→ Exercise input:
● ● ● ● ●

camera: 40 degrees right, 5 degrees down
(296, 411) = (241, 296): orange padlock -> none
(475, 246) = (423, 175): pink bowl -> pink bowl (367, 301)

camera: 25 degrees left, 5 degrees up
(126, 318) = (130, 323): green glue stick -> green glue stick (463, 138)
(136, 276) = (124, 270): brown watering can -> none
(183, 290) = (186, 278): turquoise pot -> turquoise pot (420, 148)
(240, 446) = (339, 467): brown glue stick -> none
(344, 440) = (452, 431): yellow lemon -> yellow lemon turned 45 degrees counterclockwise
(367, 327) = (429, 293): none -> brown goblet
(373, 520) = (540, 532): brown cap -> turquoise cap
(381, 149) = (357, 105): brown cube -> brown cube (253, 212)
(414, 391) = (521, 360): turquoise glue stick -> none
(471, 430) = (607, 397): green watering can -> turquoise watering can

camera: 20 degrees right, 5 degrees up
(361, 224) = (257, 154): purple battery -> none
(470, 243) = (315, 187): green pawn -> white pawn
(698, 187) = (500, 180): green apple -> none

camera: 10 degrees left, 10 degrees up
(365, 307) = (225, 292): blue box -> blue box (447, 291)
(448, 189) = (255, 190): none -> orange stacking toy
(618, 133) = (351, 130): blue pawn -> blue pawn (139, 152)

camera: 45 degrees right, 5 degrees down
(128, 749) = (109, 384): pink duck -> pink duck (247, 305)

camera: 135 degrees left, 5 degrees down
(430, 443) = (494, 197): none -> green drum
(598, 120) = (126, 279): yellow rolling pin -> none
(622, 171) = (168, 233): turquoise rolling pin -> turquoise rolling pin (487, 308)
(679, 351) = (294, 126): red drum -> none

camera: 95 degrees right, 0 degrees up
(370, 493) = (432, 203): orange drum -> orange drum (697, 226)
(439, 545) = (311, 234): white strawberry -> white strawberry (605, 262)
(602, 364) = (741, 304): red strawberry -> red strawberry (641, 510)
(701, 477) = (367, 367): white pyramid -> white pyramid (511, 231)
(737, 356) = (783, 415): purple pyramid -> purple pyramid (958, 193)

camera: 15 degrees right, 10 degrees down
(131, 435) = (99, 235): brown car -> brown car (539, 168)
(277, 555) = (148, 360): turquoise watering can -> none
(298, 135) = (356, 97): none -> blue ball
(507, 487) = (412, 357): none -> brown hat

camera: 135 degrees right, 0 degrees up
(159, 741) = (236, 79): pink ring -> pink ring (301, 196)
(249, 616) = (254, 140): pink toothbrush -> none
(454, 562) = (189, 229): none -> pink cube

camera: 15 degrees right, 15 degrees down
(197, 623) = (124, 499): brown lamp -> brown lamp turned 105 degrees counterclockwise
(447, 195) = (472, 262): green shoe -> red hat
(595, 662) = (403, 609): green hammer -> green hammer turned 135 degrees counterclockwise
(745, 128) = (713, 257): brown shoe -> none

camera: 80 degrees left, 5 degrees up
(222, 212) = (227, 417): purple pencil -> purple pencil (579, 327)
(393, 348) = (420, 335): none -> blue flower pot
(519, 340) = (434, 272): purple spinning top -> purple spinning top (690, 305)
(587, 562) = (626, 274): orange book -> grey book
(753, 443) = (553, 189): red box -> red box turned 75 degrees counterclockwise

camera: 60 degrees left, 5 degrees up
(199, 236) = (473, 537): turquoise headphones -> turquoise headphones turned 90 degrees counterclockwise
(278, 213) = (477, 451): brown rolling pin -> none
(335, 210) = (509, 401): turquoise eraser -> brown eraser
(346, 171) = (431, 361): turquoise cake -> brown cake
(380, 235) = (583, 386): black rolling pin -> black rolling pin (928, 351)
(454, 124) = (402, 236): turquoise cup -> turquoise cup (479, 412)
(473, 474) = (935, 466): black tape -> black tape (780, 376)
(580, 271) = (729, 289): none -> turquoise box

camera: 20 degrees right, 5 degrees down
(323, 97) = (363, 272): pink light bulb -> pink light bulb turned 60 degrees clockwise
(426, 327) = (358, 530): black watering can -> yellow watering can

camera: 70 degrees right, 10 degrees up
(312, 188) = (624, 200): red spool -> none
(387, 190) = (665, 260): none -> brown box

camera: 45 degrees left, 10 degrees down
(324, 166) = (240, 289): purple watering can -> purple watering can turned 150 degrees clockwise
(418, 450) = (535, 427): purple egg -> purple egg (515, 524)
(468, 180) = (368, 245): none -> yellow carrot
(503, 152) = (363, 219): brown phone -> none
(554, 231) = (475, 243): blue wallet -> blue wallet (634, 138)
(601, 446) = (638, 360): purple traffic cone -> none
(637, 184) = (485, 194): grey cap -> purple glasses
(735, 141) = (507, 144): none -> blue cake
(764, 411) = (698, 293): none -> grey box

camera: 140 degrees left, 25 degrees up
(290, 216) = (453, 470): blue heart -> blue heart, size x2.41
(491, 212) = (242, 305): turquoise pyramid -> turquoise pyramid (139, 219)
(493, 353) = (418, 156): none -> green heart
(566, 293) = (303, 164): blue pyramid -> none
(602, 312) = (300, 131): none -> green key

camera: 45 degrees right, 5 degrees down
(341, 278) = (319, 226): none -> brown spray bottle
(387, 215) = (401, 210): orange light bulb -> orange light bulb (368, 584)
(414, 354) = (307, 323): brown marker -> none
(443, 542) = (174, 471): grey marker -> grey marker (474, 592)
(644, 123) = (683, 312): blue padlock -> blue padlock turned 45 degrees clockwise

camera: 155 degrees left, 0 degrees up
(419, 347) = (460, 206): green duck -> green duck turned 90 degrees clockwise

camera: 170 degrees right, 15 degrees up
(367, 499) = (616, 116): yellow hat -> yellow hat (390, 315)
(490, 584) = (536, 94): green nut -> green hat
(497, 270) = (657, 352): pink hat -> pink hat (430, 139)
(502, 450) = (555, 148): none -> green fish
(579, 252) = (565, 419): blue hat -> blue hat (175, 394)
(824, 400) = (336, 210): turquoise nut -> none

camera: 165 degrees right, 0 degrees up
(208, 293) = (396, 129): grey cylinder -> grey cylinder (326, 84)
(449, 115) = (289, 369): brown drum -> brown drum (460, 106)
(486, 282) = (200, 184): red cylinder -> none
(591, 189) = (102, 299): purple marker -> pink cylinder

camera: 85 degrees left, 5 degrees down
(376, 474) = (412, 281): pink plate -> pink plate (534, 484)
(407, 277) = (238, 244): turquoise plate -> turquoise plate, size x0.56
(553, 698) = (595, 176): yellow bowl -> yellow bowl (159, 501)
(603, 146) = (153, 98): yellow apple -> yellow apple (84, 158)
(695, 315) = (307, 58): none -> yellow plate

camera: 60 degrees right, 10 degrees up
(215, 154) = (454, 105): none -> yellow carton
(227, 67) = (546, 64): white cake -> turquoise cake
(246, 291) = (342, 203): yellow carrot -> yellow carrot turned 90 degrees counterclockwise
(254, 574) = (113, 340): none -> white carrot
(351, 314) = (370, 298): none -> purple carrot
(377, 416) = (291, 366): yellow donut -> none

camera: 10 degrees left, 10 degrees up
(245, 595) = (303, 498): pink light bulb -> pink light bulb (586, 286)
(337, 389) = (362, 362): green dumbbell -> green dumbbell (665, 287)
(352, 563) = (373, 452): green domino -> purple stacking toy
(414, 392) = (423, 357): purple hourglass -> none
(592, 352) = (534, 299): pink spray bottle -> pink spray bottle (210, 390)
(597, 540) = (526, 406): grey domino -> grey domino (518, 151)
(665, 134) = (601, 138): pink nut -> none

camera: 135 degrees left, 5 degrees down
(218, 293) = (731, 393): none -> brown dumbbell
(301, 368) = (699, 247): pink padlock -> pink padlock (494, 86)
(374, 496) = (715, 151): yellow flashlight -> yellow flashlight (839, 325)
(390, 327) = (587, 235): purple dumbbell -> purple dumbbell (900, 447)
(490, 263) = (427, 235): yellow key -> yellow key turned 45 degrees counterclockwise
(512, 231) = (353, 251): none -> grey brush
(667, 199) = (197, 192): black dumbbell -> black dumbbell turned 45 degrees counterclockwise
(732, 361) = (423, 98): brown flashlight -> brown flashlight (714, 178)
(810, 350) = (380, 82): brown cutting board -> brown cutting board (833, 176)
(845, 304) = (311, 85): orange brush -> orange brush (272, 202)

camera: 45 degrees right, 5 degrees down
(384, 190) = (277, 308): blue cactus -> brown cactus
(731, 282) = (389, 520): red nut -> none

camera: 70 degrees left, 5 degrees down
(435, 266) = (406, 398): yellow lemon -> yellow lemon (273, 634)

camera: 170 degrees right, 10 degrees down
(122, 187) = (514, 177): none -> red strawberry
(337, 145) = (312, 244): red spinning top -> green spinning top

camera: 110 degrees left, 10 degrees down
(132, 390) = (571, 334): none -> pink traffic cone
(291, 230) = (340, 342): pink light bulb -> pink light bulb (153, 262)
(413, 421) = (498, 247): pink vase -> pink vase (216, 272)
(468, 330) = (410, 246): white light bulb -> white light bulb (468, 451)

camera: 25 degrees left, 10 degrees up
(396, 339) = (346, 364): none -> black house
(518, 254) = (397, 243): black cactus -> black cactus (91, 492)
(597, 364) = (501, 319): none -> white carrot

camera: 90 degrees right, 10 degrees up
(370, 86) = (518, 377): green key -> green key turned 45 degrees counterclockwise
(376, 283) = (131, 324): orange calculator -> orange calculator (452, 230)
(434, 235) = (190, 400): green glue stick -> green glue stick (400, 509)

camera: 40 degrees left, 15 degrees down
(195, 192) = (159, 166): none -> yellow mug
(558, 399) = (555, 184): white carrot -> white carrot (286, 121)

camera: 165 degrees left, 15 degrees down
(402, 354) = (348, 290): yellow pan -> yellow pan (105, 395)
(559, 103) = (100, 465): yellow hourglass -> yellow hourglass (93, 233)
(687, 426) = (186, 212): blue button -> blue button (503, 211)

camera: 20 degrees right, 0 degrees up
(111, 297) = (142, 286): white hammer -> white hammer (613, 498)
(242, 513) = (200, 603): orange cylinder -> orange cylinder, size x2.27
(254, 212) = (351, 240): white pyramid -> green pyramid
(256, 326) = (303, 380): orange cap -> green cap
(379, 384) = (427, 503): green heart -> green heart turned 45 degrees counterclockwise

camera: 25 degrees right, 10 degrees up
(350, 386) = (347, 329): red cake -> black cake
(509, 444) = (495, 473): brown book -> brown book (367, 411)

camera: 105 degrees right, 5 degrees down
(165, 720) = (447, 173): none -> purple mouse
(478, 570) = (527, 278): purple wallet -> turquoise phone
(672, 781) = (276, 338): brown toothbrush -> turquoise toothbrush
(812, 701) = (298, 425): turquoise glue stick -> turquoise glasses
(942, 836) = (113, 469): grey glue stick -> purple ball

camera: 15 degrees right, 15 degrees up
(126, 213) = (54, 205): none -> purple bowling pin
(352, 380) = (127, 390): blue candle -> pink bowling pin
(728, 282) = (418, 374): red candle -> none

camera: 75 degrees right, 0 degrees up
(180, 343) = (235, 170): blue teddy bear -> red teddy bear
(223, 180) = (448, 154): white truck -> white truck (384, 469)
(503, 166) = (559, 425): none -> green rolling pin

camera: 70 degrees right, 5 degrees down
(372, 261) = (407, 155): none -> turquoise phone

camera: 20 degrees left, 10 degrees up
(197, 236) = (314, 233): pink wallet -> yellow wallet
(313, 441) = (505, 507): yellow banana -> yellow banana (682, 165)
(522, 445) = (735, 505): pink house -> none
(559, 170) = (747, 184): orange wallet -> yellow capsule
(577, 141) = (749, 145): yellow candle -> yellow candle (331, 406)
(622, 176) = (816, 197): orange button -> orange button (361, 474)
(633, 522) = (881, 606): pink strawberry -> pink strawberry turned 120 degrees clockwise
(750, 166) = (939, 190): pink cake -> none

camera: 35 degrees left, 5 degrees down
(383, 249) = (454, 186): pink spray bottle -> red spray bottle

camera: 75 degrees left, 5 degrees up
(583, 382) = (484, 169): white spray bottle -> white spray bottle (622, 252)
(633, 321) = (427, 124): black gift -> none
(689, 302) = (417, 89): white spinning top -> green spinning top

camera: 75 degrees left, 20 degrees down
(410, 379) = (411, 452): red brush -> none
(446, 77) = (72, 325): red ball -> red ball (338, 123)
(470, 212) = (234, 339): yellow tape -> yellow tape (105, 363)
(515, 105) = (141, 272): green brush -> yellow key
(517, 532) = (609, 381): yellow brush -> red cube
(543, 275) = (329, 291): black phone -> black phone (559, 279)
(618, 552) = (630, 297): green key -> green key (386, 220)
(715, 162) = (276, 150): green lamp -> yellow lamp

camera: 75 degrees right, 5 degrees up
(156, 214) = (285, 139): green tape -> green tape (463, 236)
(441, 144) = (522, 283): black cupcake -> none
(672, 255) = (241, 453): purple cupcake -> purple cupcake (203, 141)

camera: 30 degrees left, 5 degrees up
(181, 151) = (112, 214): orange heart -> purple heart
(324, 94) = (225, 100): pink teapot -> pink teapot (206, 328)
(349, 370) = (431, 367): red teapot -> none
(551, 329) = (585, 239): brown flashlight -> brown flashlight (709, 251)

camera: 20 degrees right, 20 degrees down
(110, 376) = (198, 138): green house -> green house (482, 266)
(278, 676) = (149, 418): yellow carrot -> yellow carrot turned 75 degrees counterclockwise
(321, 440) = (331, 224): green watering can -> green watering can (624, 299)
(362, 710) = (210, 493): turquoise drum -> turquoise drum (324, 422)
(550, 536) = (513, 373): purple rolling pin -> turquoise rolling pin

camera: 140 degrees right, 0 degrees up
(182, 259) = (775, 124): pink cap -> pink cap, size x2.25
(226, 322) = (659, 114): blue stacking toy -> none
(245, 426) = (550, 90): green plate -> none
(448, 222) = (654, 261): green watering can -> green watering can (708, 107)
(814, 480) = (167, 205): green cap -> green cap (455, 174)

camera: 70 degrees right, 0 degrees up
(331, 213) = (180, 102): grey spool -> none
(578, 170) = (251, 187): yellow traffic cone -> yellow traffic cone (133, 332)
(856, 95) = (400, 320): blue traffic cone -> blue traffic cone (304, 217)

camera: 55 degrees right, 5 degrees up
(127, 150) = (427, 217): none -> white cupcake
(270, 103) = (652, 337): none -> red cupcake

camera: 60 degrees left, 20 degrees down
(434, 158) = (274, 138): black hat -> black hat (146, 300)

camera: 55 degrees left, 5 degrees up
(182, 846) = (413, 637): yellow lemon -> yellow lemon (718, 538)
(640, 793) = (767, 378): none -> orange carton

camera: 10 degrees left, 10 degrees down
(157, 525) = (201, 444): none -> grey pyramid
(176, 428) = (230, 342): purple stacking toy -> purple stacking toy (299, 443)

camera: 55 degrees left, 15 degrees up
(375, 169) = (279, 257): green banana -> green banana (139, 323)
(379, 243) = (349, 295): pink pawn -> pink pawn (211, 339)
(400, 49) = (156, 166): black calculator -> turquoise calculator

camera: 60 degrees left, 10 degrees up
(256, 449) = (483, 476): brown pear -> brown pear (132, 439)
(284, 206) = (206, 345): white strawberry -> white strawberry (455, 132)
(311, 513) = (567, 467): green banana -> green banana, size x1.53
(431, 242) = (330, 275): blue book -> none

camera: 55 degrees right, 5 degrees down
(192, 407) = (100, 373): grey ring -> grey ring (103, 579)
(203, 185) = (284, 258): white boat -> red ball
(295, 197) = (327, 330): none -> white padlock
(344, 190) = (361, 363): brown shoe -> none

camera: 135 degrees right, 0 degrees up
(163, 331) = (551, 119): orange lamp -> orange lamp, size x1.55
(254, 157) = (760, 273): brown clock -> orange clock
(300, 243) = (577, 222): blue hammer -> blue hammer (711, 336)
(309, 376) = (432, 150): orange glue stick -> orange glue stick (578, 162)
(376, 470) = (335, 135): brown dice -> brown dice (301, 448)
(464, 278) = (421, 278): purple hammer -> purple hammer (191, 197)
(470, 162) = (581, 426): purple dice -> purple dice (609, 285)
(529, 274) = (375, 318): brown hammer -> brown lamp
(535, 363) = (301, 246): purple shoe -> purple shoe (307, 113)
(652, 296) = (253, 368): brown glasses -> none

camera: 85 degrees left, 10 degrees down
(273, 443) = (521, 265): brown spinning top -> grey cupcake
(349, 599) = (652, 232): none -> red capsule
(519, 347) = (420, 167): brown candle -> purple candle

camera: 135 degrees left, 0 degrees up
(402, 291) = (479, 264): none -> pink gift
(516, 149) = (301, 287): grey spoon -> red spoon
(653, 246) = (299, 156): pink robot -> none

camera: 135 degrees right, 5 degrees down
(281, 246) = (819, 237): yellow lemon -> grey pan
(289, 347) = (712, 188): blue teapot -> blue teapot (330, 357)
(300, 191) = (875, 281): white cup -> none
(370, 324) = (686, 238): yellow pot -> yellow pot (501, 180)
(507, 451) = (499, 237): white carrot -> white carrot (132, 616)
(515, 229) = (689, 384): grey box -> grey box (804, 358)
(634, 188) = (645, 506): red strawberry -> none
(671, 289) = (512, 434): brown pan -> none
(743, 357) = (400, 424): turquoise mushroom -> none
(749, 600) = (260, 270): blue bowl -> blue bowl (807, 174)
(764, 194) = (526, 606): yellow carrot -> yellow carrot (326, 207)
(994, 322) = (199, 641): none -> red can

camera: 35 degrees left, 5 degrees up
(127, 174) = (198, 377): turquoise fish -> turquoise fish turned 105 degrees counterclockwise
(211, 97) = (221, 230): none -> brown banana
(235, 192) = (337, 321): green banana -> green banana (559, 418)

● ● ● ● ●

→ Directions: Working from the entries above, return all lines that contain "padlock".

→ Written response:
(296, 411) = (241, 296): orange padlock -> none
(644, 123) = (683, 312): blue padlock -> blue padlock turned 45 degrees clockwise
(301, 368) = (699, 247): pink padlock -> pink padlock (494, 86)
(295, 197) = (327, 330): none -> white padlock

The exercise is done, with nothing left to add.